═════ Excerpted records ═════
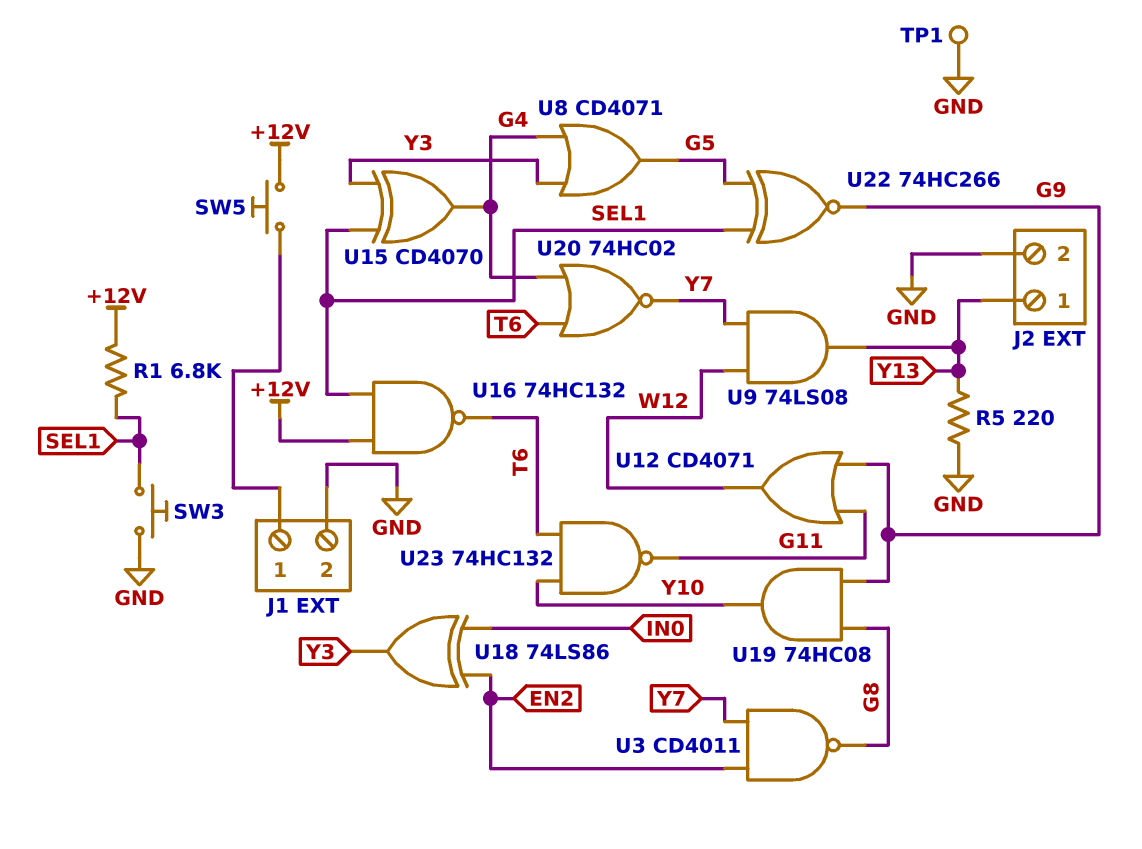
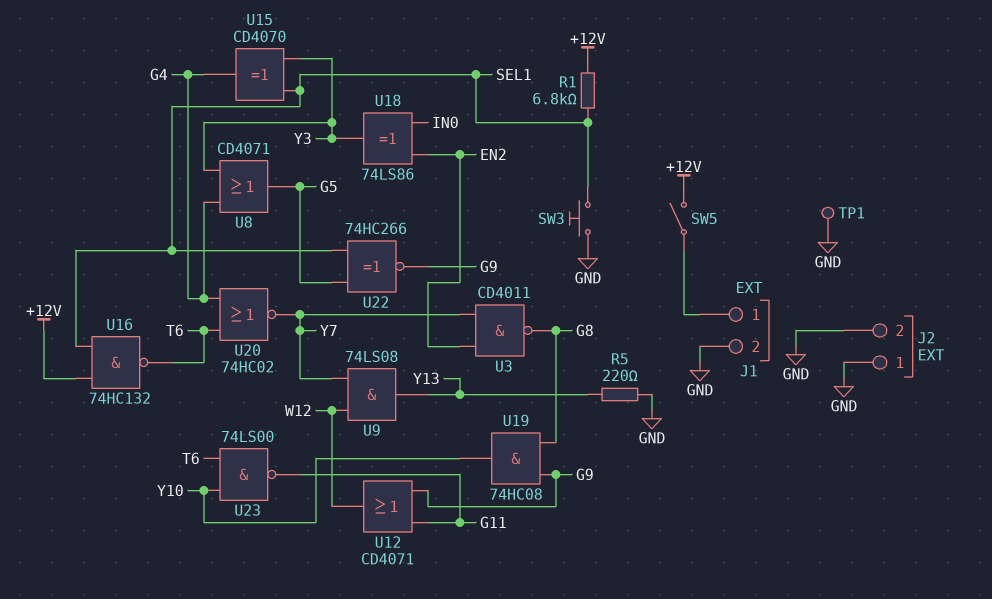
J2 pin 1: Y13 -> GND
SW5: button (+12V, J1/1) -> switch (+12V, J1/1)
U23: NAND 74HC132 (in T6, in Y10, out G11) -> NAND 74LS00 (in T6, in Y10, out G11)

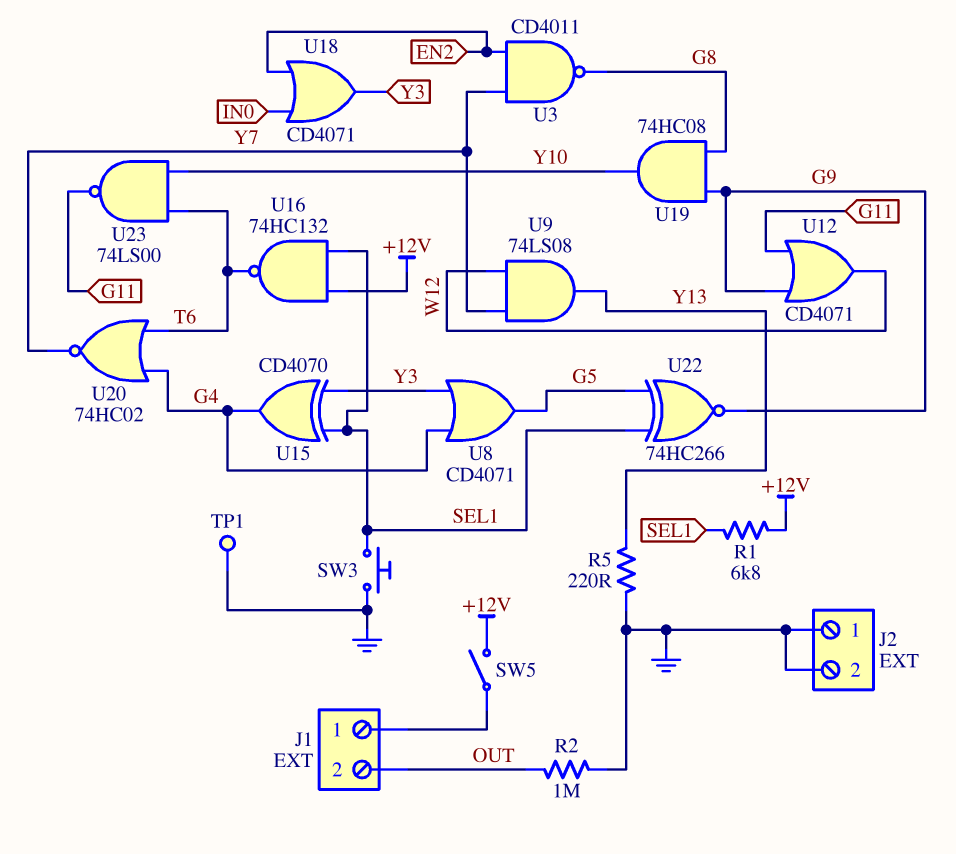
J1 pin 2: GND -> OUT
R2: none -> 1M (GND, OUT)
U18: XOR 74LS86 (in EN2, in IN0, out Y3) -> OR CD4071 (in EN2, in IN0, out Y3)

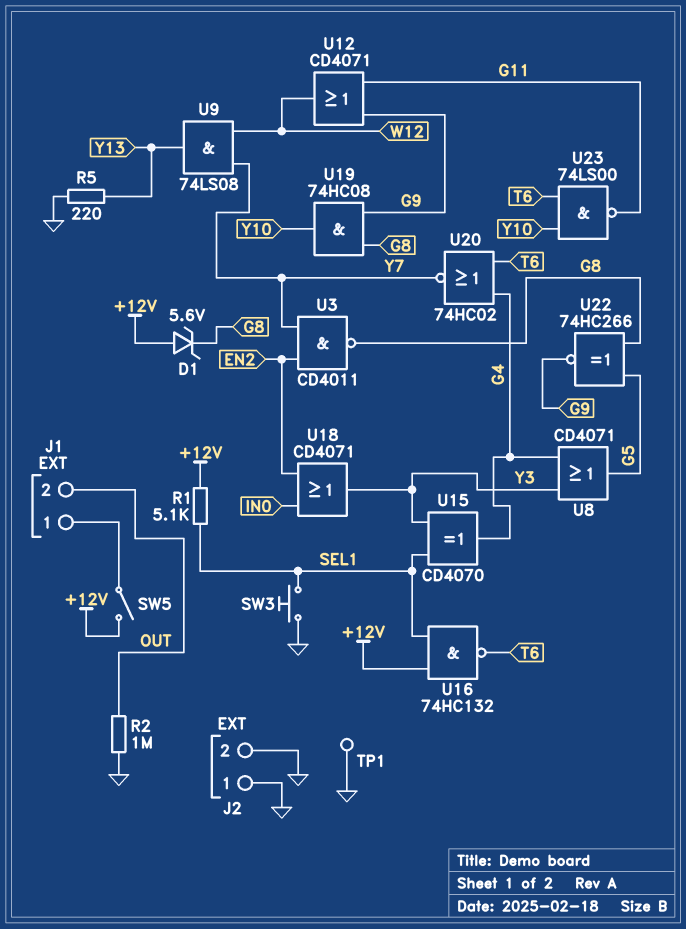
D1: none -> zener 5.6V (A +12V, K G8)
R1: 6.8k (+12V, SEL1) -> 5.1k (+12V, SEL1)
U22: XNOR 74HC266 (in G5, in SEL1, out G9) -> XNOR 74HC266 (in G5, in G8, out G9)

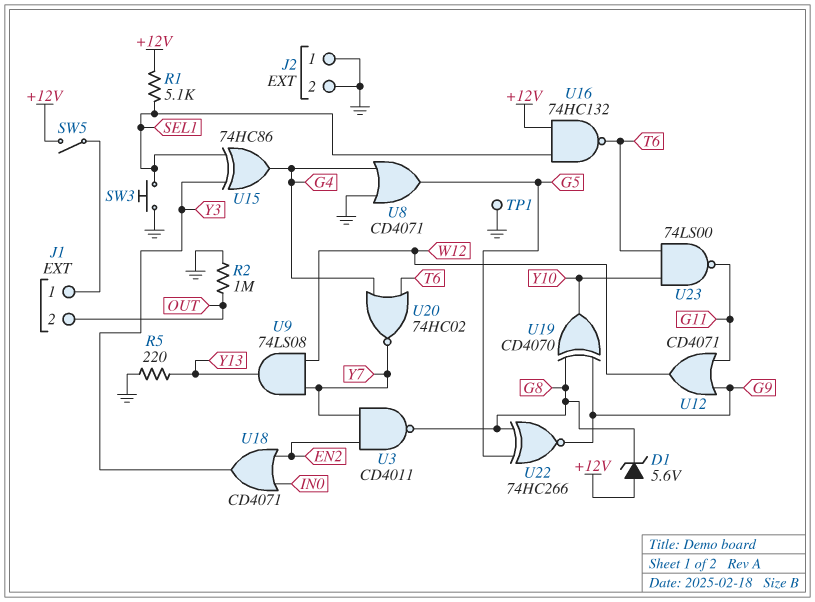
U8: OR CD4071 (in G4, in Y3, out G5) -> OR CD4071 (in G4, in GND, out G5)
U15: XOR CD4070 (in SEL1, in Y3, out G4) -> XOR 74HC86 (in SEL1, in Y3, out G4)
U19: AND 74HC08 (in G8, in G9, out Y10) -> XOR CD4070 (in G8, in G9, out Y10)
═════
### Problem
Could you repeat the data exactly, omitting its pictures?

### Problem solution
J2 pin 1: Y13 -> GND
SW5: button (+12V, J1/1) -> switch (+12V, J1/1)
U23: NAND 74HC132 (in T6, in Y10, out G11) -> NAND 74LS00 (in T6, in Y10, out G11)

J1 pin 2: GND -> OUT
R2: none -> 1M (GND, OUT)
U18: XOR 74LS86 (in EN2, in IN0, out Y3) -> OR CD4071 (in EN2, in IN0, out Y3)

D1: none -> zener 5.6V (A +12V, K G8)
R1: 6.8k (+12V, SEL1) -> 5.1k (+12V, SEL1)
U22: XNOR 74HC266 (in G5, in SEL1, out G9) -> XNOR 74HC266 (in G5, in G8, out G9)

U8: OR CD4071 (in G4, in Y3, out G5) -> OR CD4071 (in G4, in GND, out G5)
U15: XOR CD4070 (in SEL1, in Y3, out G4) -> XOR 74HC86 (in SEL1, in Y3, out G4)
U19: AND 74HC08 (in G8, in G9, out Y10) -> XOR CD4070 (in G8, in G9, out Y10)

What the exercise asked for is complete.